What the exercise asks:
Each entry must appear in the answer exactly as written.

Data for processing:
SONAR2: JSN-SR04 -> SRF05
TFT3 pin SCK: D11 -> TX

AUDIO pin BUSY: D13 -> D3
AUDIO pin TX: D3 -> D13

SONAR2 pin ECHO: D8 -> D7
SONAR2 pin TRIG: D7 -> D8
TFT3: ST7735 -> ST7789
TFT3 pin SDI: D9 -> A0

The completed task:
SONAR2: JSN-SR04 -> SRF05
TFT3 pin SCK: D11 -> TX

AUDIO pin BUSY: D13 -> D3
AUDIO pin TX: D3 -> D13

SONAR2 pin ECHO: D8 -> D7
SONAR2 pin TRIG: D7 -> D8
TFT3: ST7735 -> ST7789
TFT3 pin SDI: D9 -> A0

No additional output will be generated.